━━ Data provided
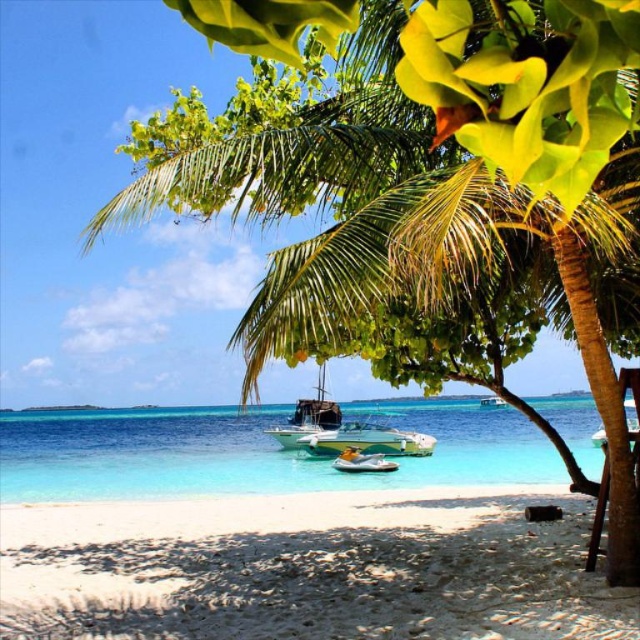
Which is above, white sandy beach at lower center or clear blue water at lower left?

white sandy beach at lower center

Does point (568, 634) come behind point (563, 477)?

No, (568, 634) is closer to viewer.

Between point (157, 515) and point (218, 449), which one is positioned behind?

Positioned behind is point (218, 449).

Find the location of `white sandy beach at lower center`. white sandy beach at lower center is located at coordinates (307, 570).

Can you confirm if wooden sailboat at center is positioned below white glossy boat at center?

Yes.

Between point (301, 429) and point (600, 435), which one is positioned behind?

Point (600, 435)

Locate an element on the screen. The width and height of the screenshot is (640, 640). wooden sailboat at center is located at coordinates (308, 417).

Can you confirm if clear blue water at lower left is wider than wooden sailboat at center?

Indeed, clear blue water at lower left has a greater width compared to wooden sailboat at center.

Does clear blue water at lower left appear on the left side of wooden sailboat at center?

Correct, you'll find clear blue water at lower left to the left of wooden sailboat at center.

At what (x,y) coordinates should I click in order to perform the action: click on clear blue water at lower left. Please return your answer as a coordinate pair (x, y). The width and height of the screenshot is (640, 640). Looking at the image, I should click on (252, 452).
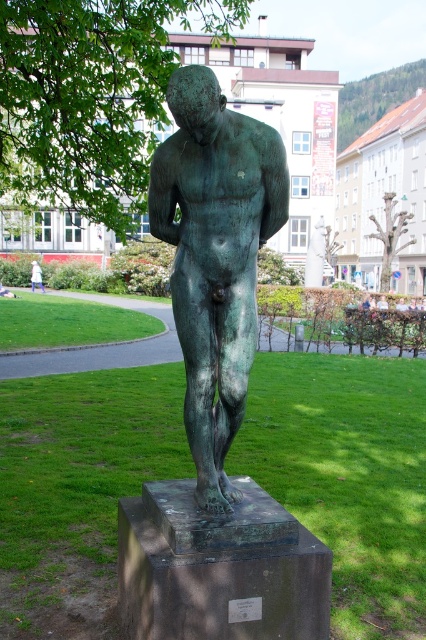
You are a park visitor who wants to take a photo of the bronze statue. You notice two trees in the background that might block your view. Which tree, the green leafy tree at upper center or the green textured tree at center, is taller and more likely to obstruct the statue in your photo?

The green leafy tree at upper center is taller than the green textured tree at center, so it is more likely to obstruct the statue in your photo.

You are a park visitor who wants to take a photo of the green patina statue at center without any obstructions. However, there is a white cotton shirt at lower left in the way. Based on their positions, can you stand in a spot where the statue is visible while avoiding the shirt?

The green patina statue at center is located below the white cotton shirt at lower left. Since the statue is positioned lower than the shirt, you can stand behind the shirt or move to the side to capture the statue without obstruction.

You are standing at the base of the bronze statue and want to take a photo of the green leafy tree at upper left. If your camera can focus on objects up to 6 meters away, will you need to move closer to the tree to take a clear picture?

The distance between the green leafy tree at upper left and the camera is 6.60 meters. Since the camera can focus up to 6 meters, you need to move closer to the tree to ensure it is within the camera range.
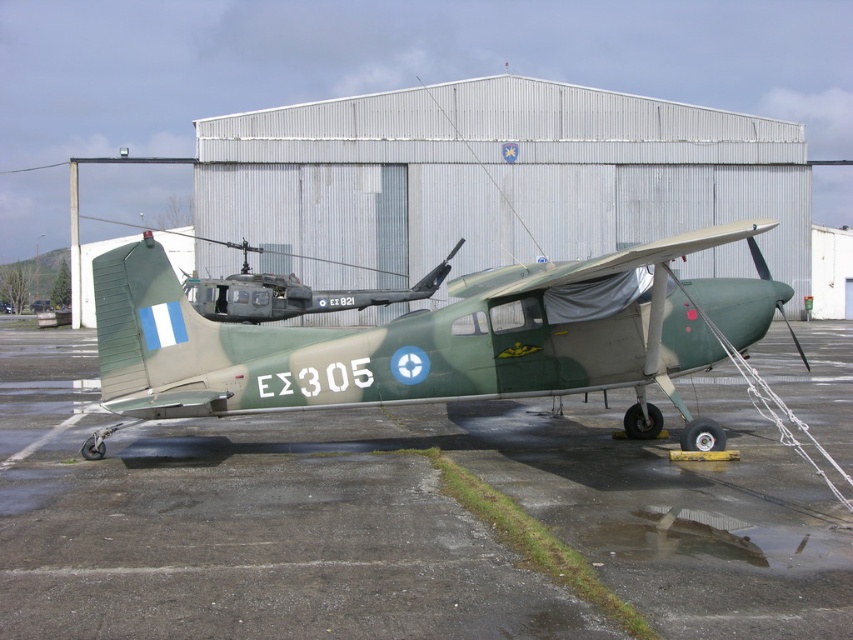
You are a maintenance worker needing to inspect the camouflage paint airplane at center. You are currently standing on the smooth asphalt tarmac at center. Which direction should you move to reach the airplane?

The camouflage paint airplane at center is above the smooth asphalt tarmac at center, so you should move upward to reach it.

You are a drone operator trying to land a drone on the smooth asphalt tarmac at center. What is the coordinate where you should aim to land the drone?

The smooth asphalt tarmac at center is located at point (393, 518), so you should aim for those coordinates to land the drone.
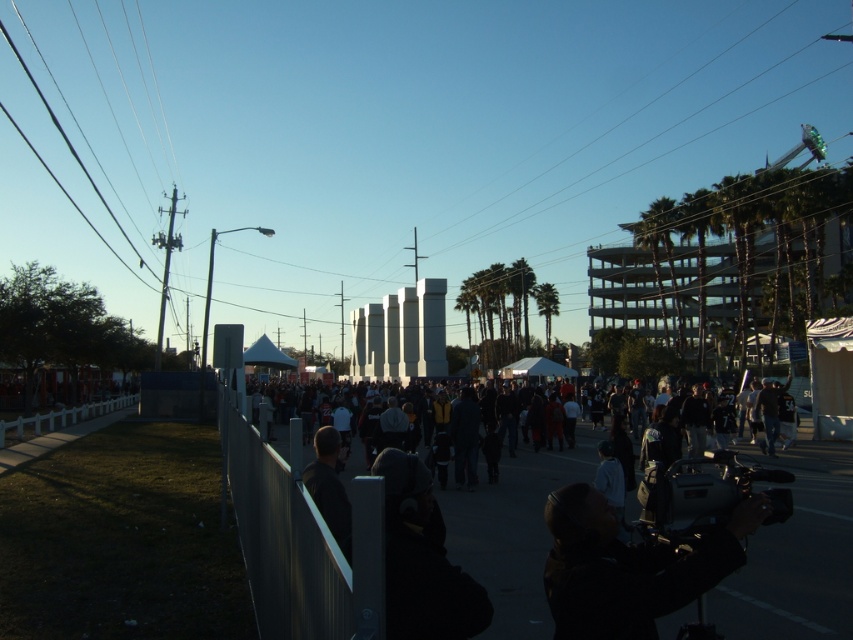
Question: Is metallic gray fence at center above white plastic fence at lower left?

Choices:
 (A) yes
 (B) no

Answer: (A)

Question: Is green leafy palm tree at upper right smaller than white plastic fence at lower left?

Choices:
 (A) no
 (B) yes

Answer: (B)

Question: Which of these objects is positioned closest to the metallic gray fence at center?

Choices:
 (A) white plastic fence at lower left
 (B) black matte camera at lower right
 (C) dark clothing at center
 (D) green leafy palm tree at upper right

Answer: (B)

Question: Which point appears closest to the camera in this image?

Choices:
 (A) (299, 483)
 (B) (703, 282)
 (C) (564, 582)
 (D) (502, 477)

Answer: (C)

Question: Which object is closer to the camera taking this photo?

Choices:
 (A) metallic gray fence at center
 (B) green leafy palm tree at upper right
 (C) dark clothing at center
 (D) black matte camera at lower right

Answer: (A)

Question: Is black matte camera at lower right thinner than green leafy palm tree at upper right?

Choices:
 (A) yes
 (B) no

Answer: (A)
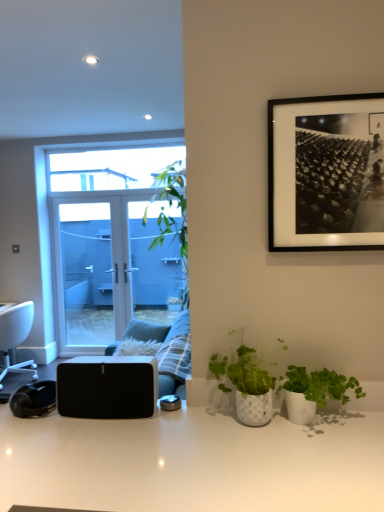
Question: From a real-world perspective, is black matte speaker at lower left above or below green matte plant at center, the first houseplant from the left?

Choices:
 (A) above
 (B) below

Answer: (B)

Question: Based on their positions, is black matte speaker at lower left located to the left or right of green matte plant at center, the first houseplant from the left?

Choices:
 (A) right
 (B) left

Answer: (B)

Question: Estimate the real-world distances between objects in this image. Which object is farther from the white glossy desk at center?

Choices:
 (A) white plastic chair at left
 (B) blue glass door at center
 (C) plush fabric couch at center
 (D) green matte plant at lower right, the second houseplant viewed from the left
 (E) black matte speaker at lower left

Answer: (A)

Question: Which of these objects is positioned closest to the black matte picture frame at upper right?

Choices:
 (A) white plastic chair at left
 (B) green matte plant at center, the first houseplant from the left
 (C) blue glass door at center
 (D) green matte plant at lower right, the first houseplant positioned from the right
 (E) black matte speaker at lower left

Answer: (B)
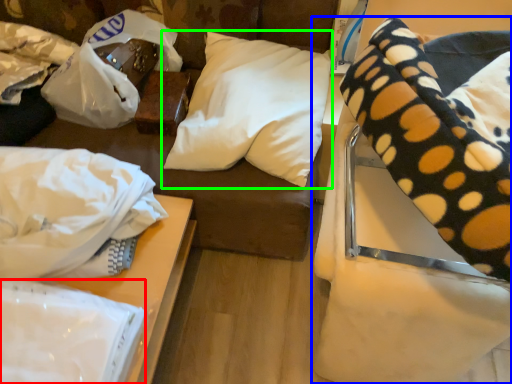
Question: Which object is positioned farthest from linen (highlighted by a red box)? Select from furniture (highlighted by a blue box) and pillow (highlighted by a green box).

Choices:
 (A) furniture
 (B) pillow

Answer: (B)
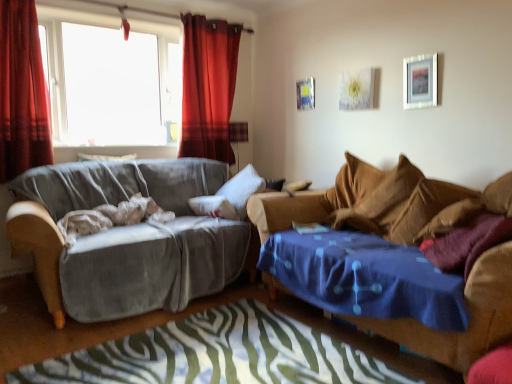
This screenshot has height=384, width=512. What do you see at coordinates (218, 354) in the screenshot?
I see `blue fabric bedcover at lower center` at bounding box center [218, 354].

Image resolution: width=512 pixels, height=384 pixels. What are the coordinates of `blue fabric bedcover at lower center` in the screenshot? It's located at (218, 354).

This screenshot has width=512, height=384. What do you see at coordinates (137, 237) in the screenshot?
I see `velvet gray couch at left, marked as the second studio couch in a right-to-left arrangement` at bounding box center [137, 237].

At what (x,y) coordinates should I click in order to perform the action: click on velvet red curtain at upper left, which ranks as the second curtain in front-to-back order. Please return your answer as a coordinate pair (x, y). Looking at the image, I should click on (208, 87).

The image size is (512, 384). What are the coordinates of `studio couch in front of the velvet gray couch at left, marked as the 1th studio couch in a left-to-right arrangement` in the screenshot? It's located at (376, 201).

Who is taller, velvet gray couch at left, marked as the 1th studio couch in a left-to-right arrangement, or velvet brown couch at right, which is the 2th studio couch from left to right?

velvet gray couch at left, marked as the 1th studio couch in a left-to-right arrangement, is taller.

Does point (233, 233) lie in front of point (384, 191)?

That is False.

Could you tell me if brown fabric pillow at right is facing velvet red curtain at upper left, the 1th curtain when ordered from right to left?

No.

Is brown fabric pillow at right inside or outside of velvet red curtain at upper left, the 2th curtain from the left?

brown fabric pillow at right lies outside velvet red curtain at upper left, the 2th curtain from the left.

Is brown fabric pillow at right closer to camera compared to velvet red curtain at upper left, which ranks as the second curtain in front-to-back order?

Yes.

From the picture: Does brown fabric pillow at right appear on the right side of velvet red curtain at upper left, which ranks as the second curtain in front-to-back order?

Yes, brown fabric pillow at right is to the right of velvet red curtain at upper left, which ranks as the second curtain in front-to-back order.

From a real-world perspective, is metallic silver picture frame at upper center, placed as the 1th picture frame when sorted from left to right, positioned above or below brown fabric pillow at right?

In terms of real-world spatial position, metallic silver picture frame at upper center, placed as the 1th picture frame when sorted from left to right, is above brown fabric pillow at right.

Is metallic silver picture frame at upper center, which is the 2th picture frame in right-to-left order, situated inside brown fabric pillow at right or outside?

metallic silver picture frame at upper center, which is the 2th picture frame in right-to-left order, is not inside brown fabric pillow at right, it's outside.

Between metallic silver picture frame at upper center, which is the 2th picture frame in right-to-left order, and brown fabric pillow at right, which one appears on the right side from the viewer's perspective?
━━━━
Starting from the beginning of the records and ending with the line that contains "Does clear blue", write those lines out again with "wooden sailboat" swapped for "wooden rowboat" and everything else unchanged, leaving out the picture.

### Response to the exercise
Which is above, white sandy beach at lower center or clear blue water at lower left?

white sandy beach at lower center

Does point (568, 634) come behind point (563, 477)?

No, (568, 634) is closer to viewer.

Between point (157, 515) and point (218, 449), which one is positioned behind?

Positioned behind is point (218, 449).

Find the location of `white sandy beach at lower center`. white sandy beach at lower center is located at coordinates (307, 570).

Can you confirm if wooden rowboat at center is positioned below white glossy boat at center?

Yes.

Between point (301, 429) and point (600, 435), which one is positioned behind?

Point (600, 435)

Locate an element on the screen. The width and height of the screenshot is (640, 640). wooden rowboat at center is located at coordinates (308, 417).

Can you confirm if clear blue water at lower left is wider than wooden rowboat at center?

Indeed, clear blue water at lower left has a greater width compared to wooden rowboat at center.

Does clear blue water at lower left appear on the left side of wooden rowboat at center?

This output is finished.